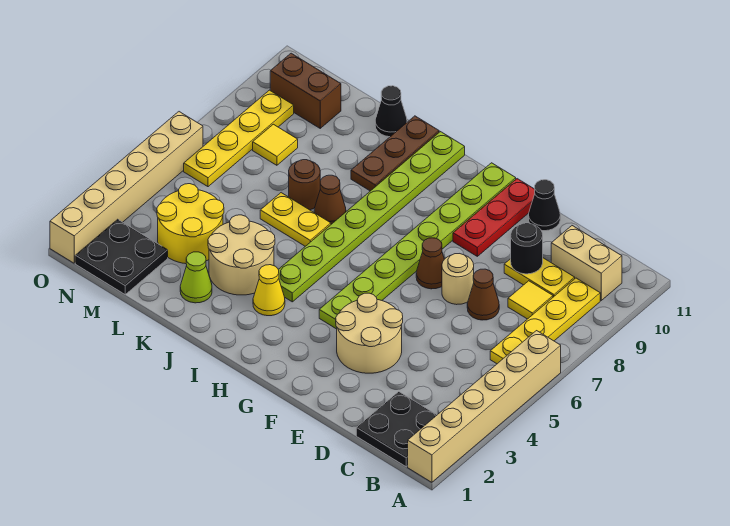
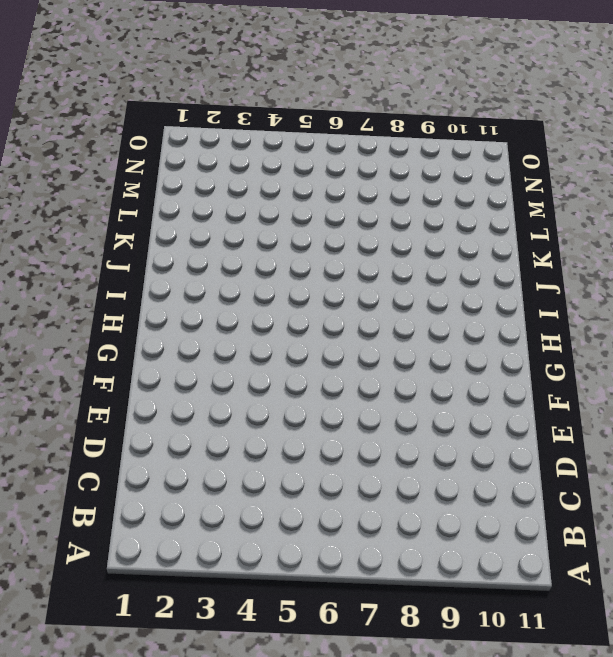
none -> tan brick A1:A6 level 1
none -> black plate B1:C2 level 1
none -> yellow plate B6:B9 level 1

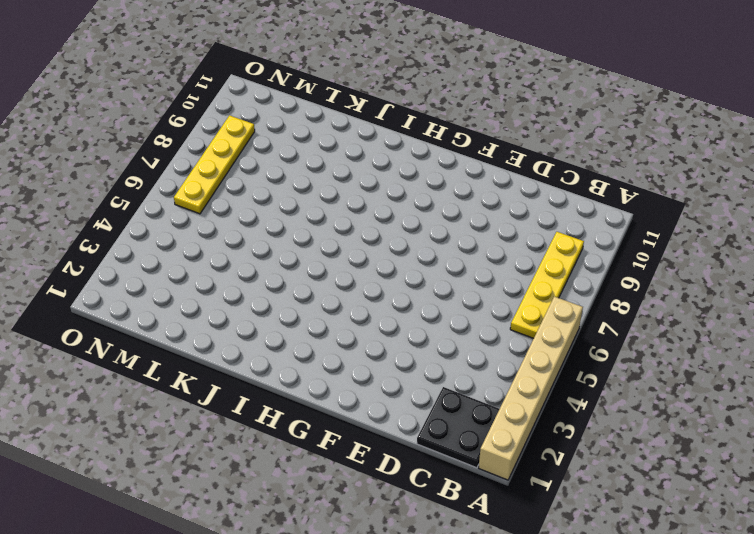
none -> tan brick B10:C10 level 1
none -> yellow tile C8 level 1
none -> yellow plate C9:D9 level 1

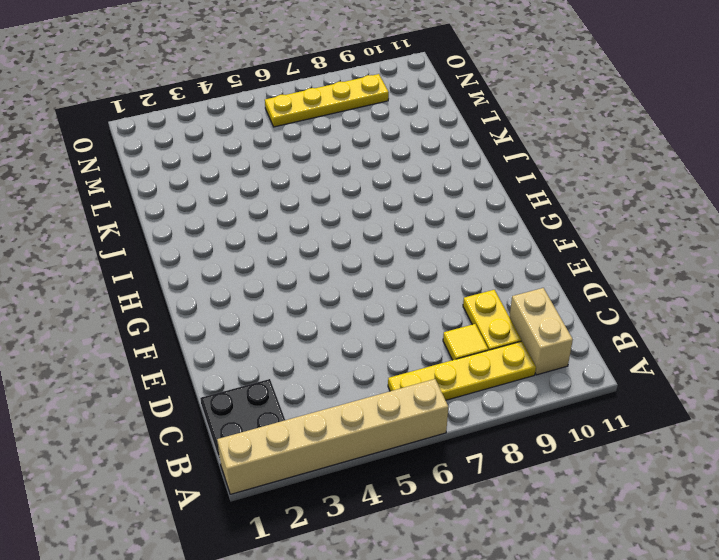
none -> brown cone D7 level 1
none -> tan round brick E3:F4 level 1
none -> tan round brick E7 level 1

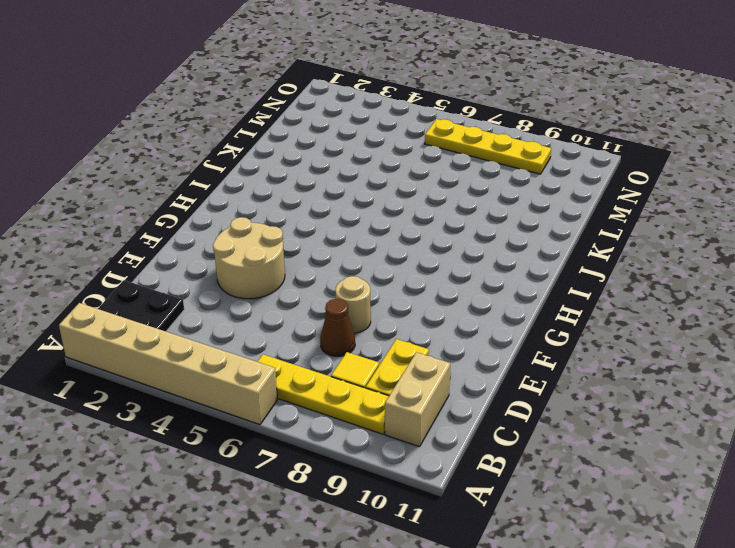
none -> black cone E11 level 1
none -> brown cone F7 level 1
none -> red plate F9:F11 level 1

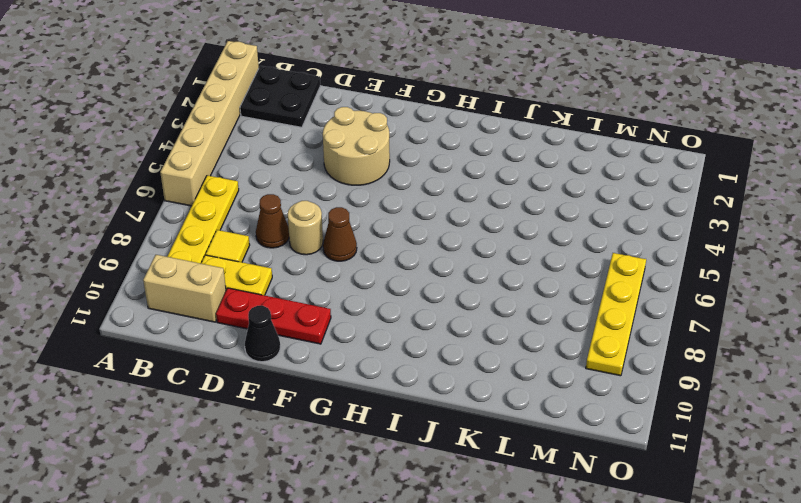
red plate D10:F10 level 1 -> red plate F9:F11 level 1
none -> lime plate G4:G11 level 1
none -> yellow cone I3 level 1
none -> lime plate I4:I11 level 1

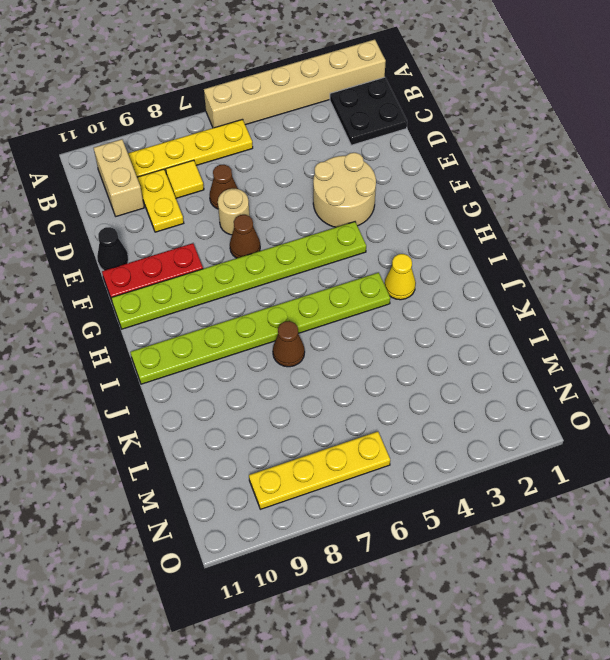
none -> tan round brick J3:K4 level 1
none -> yellow plate J6:K6 level 1
none -> brown plate J9:J11 level 1

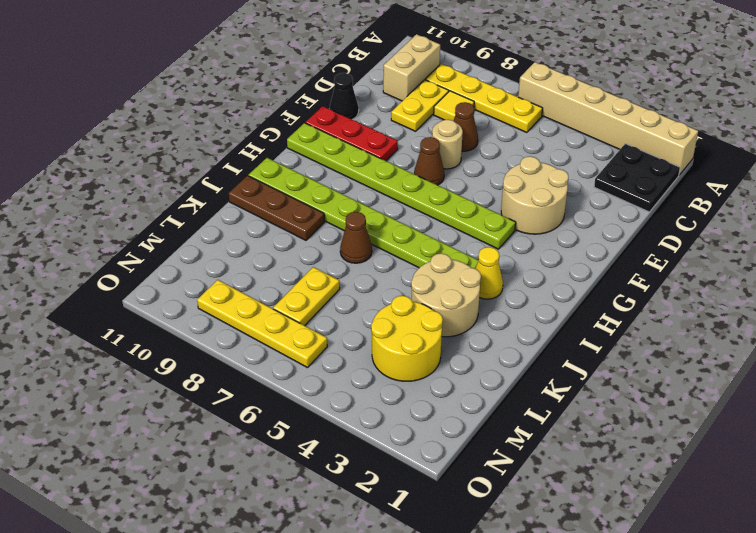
yellow plate L7:M7 level 1 -> yellow plate J6:K6 level 1
none -> lime cone K2 level 1
none -> brown round brick K7 level 1
none -> black cone K11 level 1

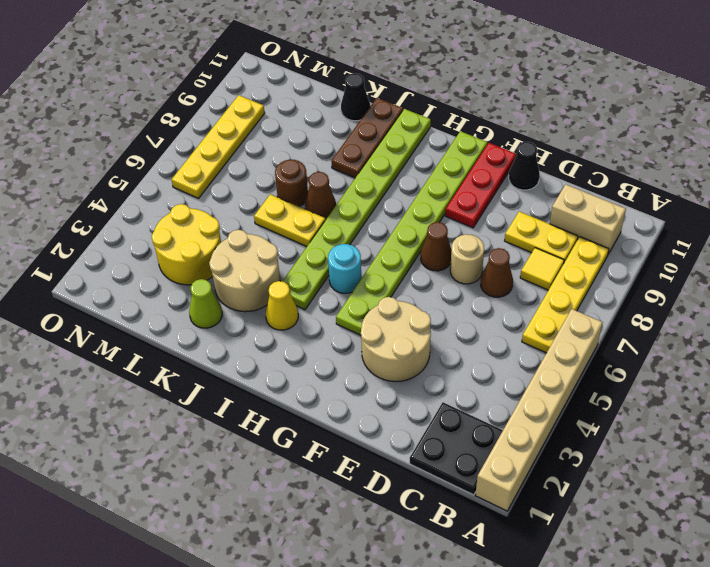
cyan round brick H5 level 1 -> none
none -> black plate M1:N2 level 1
none -> yellow tile M8 level 1
none -> brown brick M10:N10 level 1

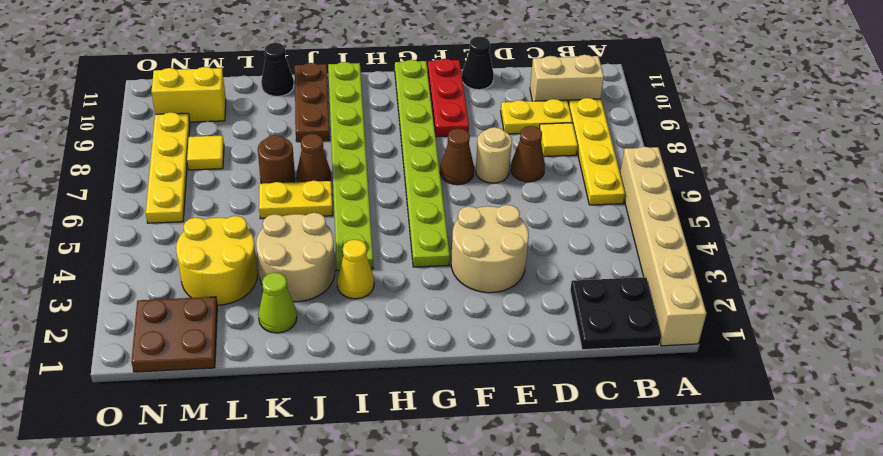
brown plate M1:N2 level 1 -> black plate M1:N2 level 1
yellow brick M10:N10 level 1 -> brown brick M10:N10 level 1
none -> tan brick O1:O6 level 1
none -> black round brick D9 level 2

# # #

**TASK INSTRUCTIONS**
When you repeat the records, reproduce each line exactly and drop the images.

**FINAL ANSWER**
none -> tan brick A1:A6 level 1
none -> black plate B1:C2 level 1
none -> yellow plate B6:B9 level 1

none -> tan brick B10:C10 level 1
none -> yellow tile C8 level 1
none -> yellow plate C9:D9 level 1

none -> brown cone D7 level 1
none -> tan round brick E3:F4 level 1
none -> tan round brick E7 level 1

none -> black cone E11 level 1
none -> brown cone F7 level 1
none -> red plate F9:F11 level 1

red plate D10:F10 level 1 -> red plate F9:F11 level 1
none -> lime plate G4:G11 level 1
none -> yellow cone I3 level 1
none -> lime plate I4:I11 level 1

none -> tan round brick J3:K4 level 1
none -> yellow plate J6:K6 level 1
none -> brown plate J9:J11 level 1

yellow plate L7:M7 level 1 -> yellow plate J6:K6 level 1
none -> lime cone K2 level 1
none -> brown round brick K7 level 1
none -> black cone K11 level 1

cyan round brick H5 level 1 -> none
none -> black plate M1:N2 level 1
none -> yellow tile M8 level 1
none -> brown brick M10:N10 level 1

brown plate M1:N2 level 1 -> black plate M1:N2 level 1
yellow brick M10:N10 level 1 -> brown brick M10:N10 level 1
none -> tan brick O1:O6 level 1
none -> black round brick D9 level 2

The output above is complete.